» **TASK STATEMENT**:
Restate the records below word for word, and omit the images they hold.

(Object transformation records)
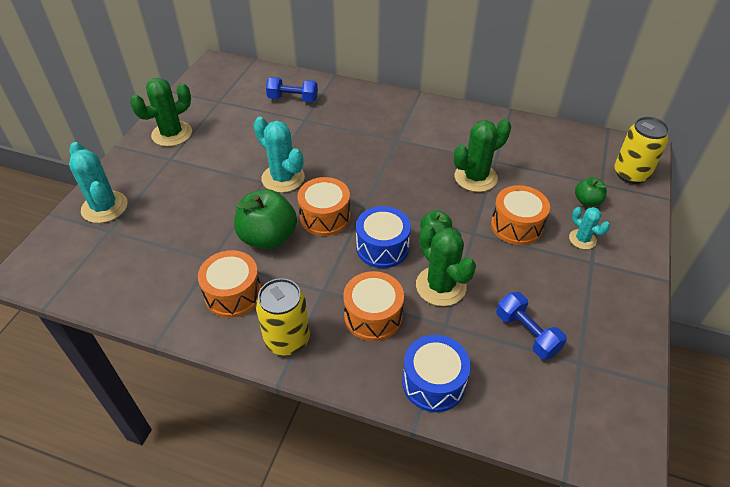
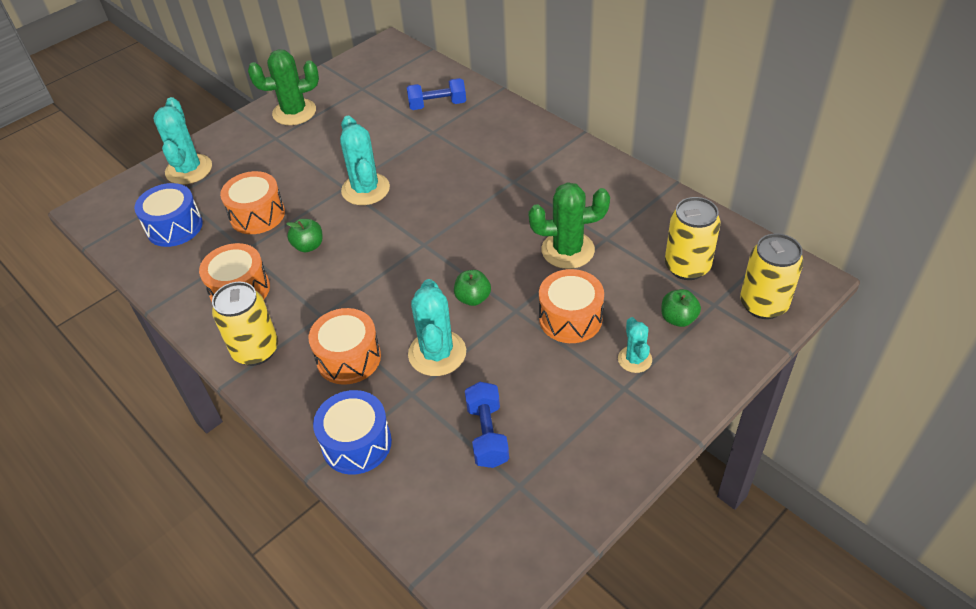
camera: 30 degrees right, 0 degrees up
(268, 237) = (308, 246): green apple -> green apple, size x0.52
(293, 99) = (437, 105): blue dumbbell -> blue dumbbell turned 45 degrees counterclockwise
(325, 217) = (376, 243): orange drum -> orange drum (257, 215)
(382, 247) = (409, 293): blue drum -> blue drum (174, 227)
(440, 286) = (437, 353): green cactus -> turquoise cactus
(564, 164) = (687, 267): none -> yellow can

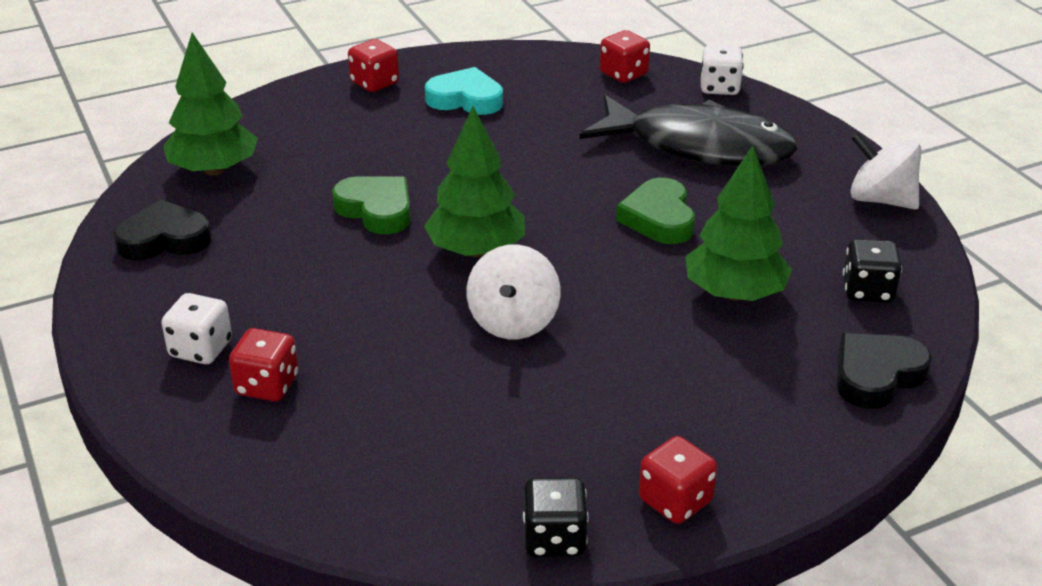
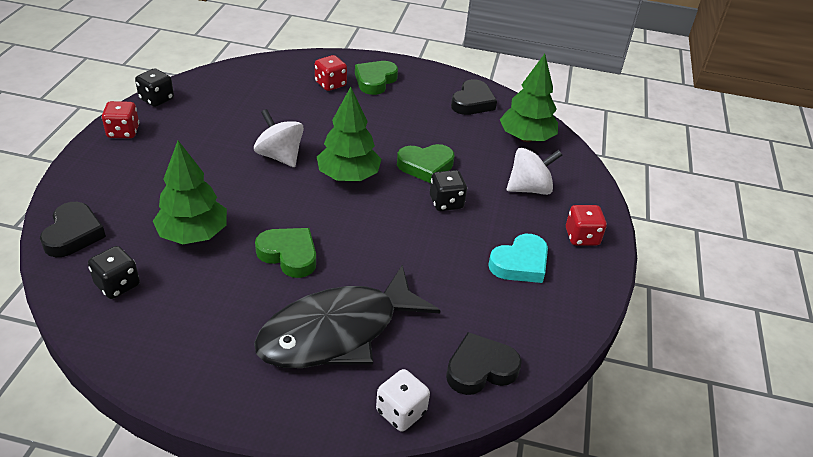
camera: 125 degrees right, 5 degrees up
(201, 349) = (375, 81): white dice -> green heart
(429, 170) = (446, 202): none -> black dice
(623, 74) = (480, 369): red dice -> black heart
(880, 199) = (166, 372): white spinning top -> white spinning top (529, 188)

» **SOLUTION FOR THIS PROBLEM**:
camera: 30 degrees right, 0 degrees up
(268, 237) = (308, 246): green apple -> green apple, size x0.52
(293, 99) = (437, 105): blue dumbbell -> blue dumbbell turned 45 degrees counterclockwise
(325, 217) = (376, 243): orange drum -> orange drum (257, 215)
(382, 247) = (409, 293): blue drum -> blue drum (174, 227)
(440, 286) = (437, 353): green cactus -> turquoise cactus
(564, 164) = (687, 267): none -> yellow can

camera: 125 degrees right, 5 degrees up
(201, 349) = (375, 81): white dice -> green heart
(429, 170) = (446, 202): none -> black dice
(623, 74) = (480, 369): red dice -> black heart
(880, 199) = (166, 372): white spinning top -> white spinning top (529, 188)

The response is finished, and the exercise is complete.